** BEGIN Dataset records **
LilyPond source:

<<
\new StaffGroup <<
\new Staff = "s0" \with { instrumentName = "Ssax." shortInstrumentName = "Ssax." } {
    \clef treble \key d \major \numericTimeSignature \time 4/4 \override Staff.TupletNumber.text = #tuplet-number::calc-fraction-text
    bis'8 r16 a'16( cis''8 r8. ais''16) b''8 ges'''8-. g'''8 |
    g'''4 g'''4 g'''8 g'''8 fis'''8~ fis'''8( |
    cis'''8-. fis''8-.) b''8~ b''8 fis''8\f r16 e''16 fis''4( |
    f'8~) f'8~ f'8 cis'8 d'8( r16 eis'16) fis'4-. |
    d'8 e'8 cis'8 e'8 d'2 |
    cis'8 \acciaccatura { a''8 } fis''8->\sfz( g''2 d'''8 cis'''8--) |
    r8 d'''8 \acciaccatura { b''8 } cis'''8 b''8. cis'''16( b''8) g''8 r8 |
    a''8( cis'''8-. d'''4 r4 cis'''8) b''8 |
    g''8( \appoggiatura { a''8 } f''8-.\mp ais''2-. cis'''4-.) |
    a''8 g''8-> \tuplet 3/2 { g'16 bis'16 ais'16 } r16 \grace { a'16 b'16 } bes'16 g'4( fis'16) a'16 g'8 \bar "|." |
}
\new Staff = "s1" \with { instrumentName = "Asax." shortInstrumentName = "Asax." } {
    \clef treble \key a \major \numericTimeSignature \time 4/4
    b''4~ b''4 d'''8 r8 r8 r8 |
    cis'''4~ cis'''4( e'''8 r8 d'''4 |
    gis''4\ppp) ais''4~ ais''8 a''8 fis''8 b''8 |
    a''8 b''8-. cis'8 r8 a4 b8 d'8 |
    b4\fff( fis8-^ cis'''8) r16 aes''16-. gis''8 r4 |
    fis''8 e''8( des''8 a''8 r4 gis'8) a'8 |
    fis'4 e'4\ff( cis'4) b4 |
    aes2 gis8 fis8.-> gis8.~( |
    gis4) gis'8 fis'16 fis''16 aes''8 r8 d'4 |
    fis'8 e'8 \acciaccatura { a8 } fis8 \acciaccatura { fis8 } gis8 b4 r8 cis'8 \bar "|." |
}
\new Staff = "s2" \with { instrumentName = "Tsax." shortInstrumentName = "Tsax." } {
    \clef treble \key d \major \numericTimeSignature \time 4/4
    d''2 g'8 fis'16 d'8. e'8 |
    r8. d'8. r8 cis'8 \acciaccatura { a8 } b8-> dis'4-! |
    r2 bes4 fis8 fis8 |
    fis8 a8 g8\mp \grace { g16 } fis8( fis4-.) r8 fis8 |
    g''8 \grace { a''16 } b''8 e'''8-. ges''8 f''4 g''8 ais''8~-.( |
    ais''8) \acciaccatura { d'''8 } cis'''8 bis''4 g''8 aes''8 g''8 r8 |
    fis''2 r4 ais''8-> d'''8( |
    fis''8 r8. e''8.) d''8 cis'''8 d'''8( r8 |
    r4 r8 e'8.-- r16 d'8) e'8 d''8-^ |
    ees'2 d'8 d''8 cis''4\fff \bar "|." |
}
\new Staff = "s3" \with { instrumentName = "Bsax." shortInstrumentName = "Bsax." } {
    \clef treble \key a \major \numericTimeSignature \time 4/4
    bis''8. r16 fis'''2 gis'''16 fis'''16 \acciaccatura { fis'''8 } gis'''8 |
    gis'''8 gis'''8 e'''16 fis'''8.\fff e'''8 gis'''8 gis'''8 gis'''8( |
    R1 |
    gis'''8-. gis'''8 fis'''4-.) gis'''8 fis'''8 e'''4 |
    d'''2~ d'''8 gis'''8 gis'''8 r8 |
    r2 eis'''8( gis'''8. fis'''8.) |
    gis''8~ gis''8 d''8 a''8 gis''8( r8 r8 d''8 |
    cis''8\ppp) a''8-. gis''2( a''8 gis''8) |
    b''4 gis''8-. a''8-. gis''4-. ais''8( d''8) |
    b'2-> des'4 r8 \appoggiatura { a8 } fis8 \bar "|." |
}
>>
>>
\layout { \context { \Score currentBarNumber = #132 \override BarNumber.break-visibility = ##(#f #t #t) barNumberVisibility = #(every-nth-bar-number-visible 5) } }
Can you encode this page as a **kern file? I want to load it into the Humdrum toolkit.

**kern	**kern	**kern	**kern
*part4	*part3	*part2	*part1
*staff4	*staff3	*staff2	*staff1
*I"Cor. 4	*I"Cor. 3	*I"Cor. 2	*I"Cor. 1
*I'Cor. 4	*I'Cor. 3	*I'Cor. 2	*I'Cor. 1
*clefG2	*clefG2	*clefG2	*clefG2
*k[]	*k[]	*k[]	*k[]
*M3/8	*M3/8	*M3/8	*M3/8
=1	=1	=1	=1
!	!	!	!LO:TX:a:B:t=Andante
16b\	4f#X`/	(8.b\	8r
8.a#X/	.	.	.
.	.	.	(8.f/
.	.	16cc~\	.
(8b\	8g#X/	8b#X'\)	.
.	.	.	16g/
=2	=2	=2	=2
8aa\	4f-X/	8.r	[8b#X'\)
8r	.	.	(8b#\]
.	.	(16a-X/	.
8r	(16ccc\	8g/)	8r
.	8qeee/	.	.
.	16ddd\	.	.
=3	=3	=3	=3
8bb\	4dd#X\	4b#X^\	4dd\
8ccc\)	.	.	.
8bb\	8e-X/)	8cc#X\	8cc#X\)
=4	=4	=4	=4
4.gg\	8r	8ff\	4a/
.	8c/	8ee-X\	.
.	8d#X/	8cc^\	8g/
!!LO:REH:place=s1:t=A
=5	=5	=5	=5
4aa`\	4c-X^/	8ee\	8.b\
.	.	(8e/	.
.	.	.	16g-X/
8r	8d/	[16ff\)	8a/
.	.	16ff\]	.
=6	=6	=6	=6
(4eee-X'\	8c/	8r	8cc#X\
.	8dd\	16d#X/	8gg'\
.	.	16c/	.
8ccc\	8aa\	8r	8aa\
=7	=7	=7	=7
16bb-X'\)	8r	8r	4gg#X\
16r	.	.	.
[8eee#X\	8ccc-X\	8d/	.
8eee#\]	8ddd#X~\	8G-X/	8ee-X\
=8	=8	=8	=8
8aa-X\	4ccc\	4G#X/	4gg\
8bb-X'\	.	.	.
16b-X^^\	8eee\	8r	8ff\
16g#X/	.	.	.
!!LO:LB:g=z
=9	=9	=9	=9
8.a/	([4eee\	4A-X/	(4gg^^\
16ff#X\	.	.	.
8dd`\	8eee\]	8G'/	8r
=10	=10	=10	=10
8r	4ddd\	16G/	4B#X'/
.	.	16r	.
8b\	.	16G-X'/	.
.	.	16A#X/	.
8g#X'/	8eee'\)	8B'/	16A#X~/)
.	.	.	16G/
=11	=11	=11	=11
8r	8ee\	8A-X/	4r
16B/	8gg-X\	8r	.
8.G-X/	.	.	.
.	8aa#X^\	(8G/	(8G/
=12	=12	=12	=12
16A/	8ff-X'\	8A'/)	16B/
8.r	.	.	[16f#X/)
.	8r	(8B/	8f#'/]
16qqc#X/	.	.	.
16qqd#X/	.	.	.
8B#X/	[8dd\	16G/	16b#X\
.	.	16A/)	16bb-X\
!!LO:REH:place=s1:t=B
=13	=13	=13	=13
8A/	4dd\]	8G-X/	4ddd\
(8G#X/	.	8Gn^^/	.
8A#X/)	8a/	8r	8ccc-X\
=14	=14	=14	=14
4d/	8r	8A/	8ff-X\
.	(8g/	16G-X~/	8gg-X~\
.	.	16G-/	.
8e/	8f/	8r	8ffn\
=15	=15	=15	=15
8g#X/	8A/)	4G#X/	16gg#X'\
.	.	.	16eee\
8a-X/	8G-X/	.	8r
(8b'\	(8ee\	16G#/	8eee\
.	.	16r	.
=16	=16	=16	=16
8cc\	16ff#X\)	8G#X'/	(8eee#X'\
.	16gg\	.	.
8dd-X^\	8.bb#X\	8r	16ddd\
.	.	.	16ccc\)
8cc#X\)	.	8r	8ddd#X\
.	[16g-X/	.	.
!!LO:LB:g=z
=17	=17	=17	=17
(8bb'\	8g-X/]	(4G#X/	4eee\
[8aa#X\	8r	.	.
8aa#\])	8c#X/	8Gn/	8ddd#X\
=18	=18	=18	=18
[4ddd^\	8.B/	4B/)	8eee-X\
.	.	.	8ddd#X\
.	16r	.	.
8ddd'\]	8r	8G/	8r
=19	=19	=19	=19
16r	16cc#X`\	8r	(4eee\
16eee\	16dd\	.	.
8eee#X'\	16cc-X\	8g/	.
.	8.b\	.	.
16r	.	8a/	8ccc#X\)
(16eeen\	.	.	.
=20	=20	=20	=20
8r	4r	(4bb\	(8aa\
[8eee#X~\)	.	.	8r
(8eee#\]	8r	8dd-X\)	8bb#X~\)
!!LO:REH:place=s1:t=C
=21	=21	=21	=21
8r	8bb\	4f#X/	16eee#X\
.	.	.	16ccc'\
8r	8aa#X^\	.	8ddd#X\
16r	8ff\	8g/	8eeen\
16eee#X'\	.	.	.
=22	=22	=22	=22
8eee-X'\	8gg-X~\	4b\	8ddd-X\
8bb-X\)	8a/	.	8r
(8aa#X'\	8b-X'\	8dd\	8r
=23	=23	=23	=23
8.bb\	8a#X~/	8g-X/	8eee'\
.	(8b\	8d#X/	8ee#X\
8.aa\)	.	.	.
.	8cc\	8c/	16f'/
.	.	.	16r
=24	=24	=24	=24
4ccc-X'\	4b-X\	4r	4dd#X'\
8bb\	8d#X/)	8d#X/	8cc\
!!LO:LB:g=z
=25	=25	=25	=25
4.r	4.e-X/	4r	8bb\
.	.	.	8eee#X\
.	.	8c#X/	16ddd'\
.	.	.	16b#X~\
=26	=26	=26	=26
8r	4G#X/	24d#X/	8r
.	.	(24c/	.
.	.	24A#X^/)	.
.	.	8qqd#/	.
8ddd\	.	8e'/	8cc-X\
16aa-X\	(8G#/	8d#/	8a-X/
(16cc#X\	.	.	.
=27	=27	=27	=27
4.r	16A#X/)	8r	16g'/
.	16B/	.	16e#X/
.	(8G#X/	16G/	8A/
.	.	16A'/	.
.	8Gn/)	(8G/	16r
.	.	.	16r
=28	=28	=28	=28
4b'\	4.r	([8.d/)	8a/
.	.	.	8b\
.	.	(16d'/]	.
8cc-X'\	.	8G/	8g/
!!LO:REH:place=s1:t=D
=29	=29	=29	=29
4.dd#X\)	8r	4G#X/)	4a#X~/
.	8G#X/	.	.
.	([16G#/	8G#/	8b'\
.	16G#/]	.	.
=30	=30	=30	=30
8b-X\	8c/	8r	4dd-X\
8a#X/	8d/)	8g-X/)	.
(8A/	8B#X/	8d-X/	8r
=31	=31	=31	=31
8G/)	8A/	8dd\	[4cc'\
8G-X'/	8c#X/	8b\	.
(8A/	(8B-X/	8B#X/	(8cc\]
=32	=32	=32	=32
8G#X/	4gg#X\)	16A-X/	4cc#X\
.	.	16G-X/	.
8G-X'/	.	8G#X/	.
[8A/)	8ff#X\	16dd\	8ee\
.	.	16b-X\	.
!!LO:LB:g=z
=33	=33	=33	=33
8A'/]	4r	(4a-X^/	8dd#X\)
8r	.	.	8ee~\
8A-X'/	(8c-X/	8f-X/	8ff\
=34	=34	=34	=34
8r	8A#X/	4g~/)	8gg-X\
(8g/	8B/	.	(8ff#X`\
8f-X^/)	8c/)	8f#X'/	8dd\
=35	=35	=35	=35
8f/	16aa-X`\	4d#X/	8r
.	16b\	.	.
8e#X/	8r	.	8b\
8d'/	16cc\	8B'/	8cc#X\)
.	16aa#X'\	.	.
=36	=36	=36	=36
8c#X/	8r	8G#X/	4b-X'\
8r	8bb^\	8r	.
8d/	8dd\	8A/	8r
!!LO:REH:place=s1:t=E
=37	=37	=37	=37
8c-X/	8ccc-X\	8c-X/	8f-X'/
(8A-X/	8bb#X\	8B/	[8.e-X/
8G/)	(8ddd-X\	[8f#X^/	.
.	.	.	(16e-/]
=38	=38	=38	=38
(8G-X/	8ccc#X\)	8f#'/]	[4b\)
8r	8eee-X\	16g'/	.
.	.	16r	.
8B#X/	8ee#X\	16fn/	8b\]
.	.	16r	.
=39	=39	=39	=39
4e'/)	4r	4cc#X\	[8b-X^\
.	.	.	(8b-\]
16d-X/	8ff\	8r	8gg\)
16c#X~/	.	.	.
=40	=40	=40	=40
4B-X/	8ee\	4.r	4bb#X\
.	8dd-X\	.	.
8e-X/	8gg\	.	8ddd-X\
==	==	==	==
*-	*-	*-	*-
** END Dataset records **
Gather each line of the listing above that contains the string "treble". Matches must agree in case.

    \clef treble \key d \major \numericTimeSignature \time 4/4 \override Staff.TupletNumber.text = #tuplet-number::calc-fraction-text
    \clef treble \key a \major \numericTimeSignature \time 4/4
    \clef treble \key d \major \numericTimeSignature \time 4/4
    \clef treble \key a \major \numericTimeSignature \time 4/4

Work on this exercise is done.